### Action item
Images in the records should be skipped while the rest is transcribed verbatim.

====== Supplied data

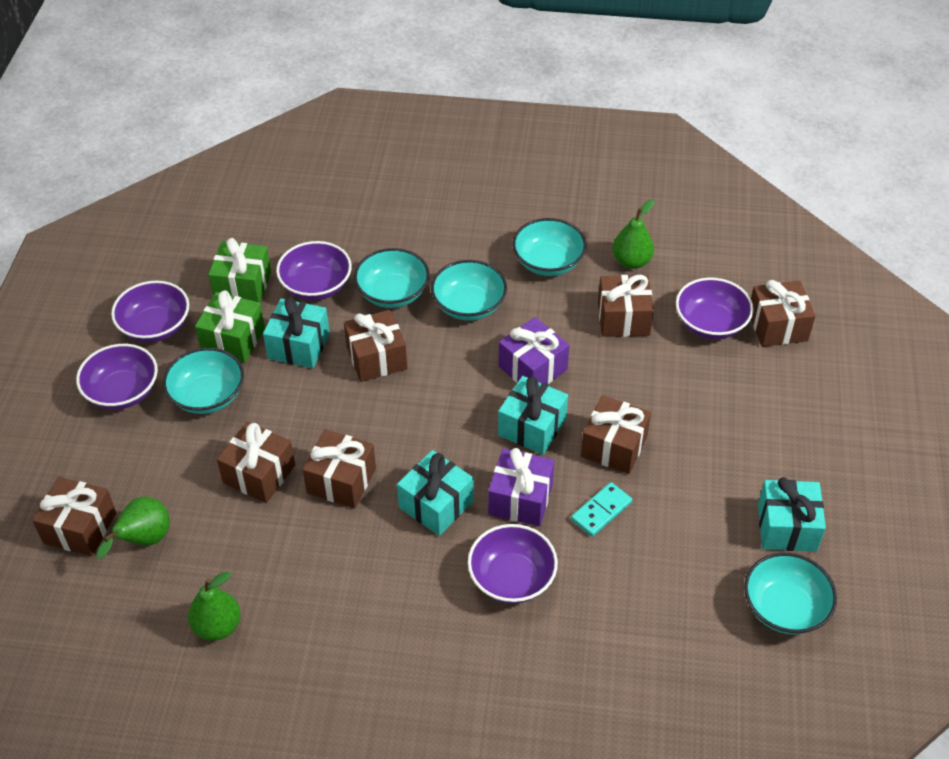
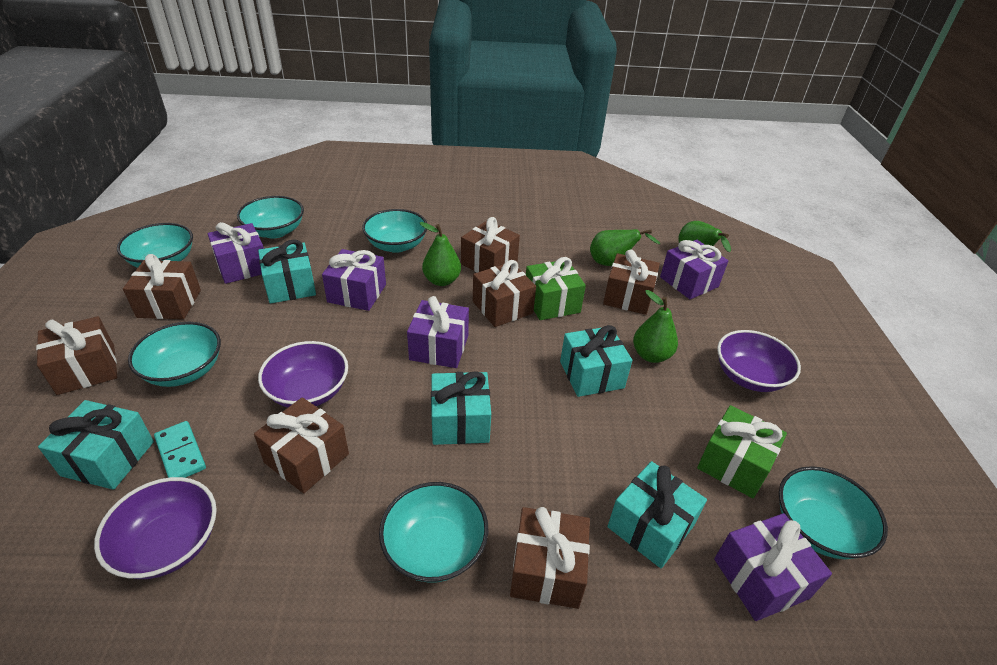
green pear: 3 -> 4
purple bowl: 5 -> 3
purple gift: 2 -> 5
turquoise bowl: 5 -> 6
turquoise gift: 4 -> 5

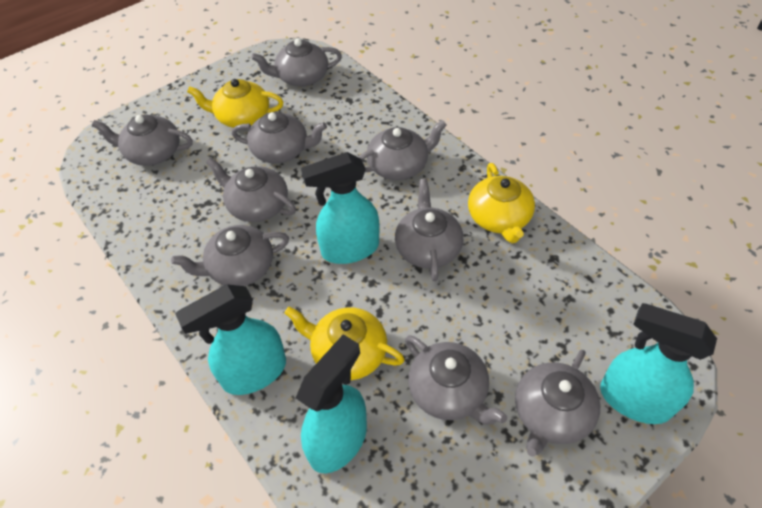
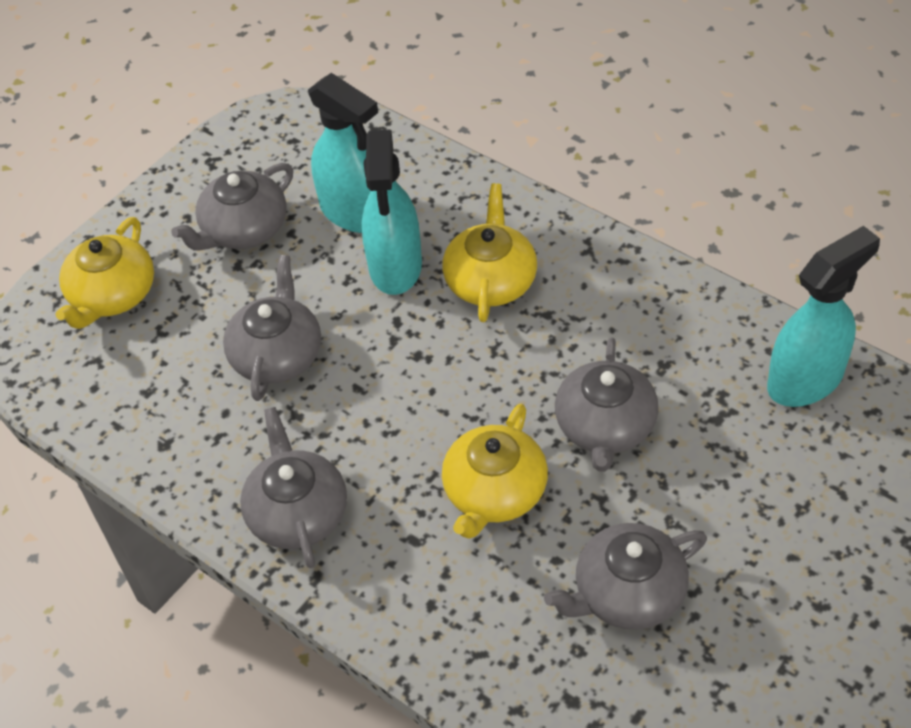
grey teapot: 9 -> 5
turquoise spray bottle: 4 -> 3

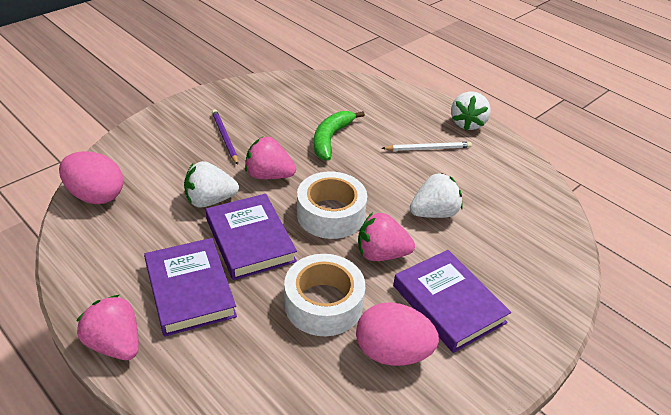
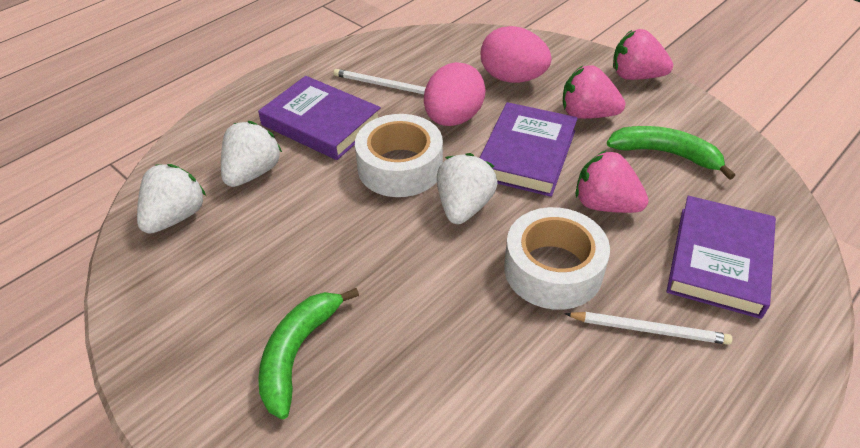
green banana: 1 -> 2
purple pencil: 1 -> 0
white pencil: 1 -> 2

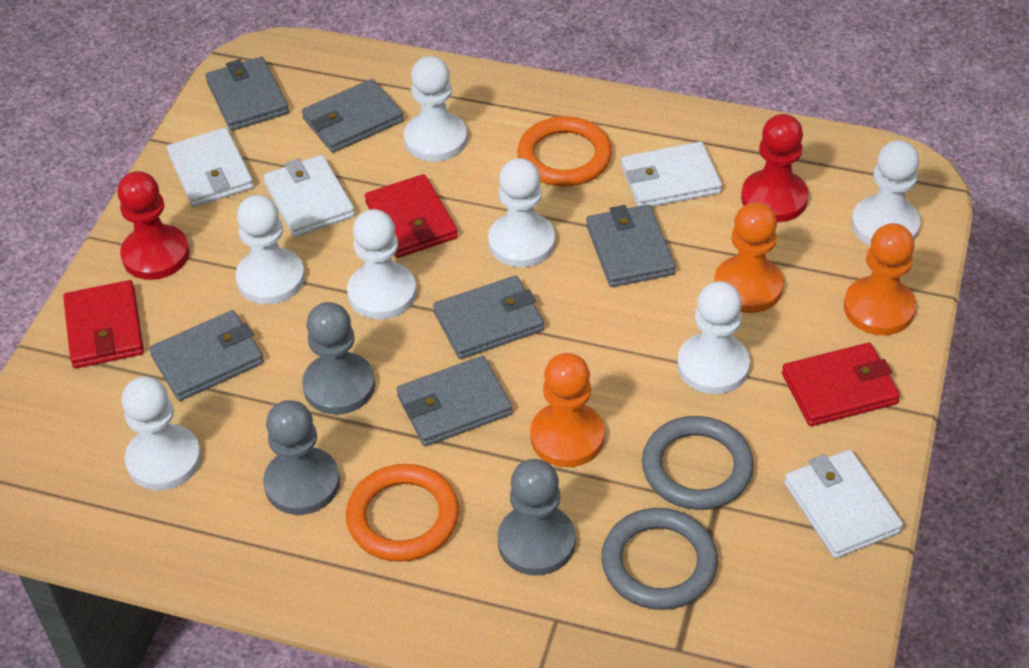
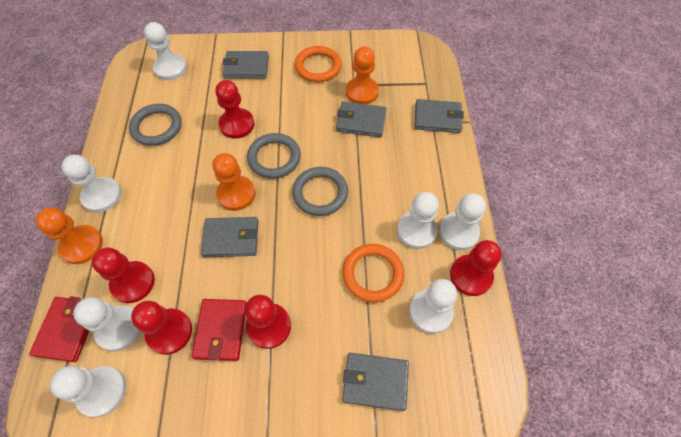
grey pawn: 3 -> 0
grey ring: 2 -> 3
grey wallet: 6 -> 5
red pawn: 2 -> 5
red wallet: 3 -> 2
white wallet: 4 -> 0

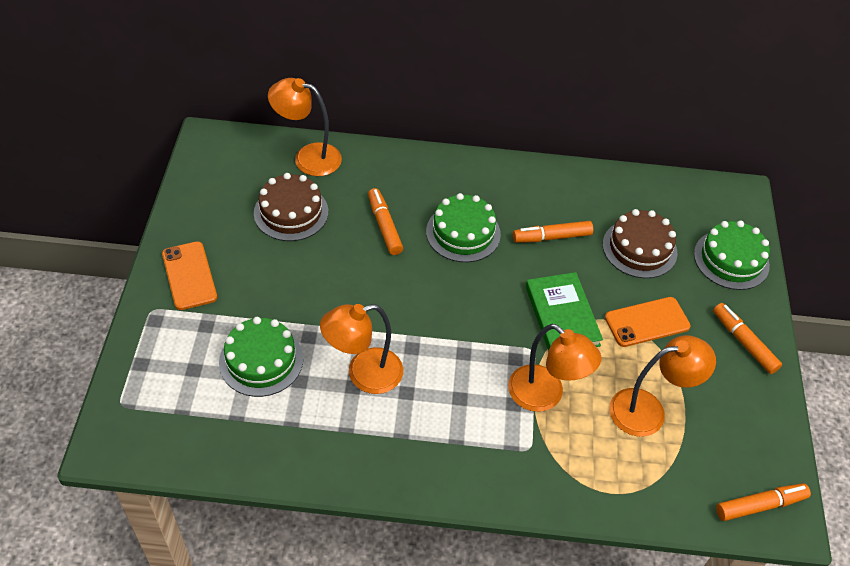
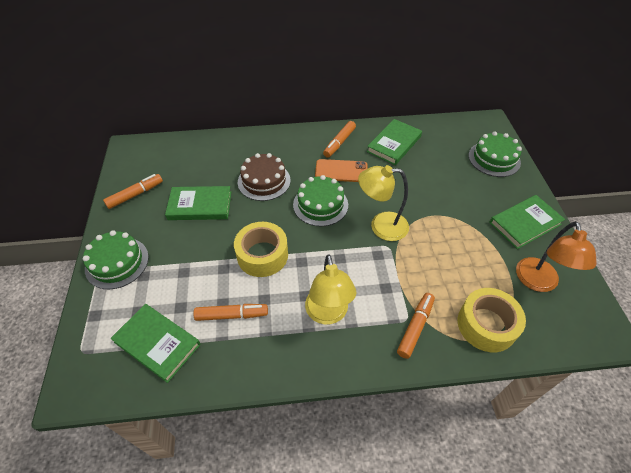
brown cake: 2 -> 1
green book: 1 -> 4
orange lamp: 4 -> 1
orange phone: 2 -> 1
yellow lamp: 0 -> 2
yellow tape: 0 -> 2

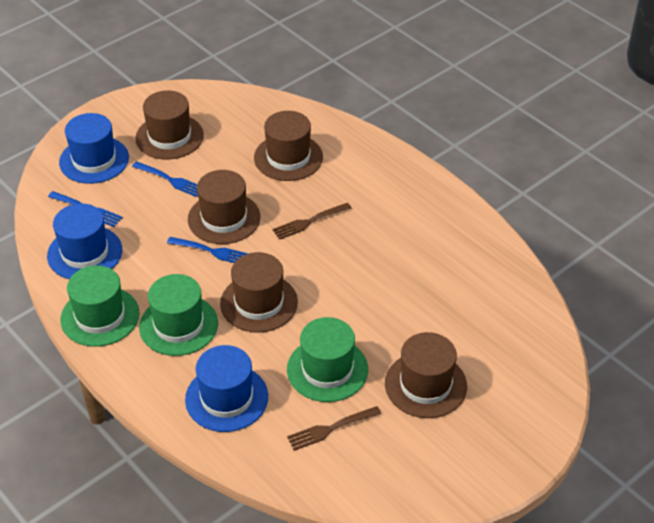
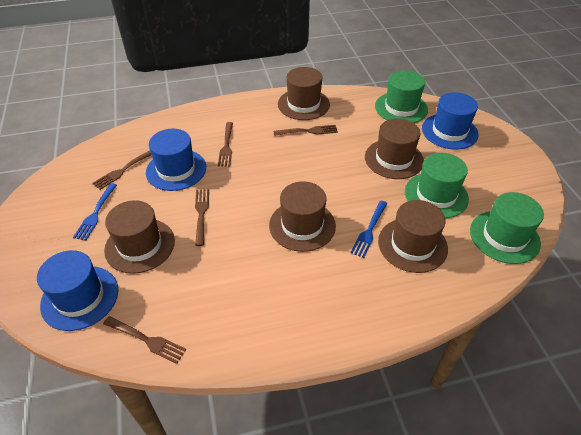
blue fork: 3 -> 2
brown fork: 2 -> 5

============

### Output for this exercise
green pear: 3 -> 4
purple bowl: 5 -> 3
purple gift: 2 -> 5
turquoise bowl: 5 -> 6
turquoise gift: 4 -> 5

grey teapot: 9 -> 5
turquoise spray bottle: 4 -> 3

green banana: 1 -> 2
purple pencil: 1 -> 0
white pencil: 1 -> 2

grey pawn: 3 -> 0
grey ring: 2 -> 3
grey wallet: 6 -> 5
red pawn: 2 -> 5
red wallet: 3 -> 2
white wallet: 4 -> 0

brown cake: 2 -> 1
green book: 1 -> 4
orange lamp: 4 -> 1
orange phone: 2 -> 1
yellow lamp: 0 -> 2
yellow tape: 0 -> 2

blue fork: 3 -> 2
brown fork: 2 -> 5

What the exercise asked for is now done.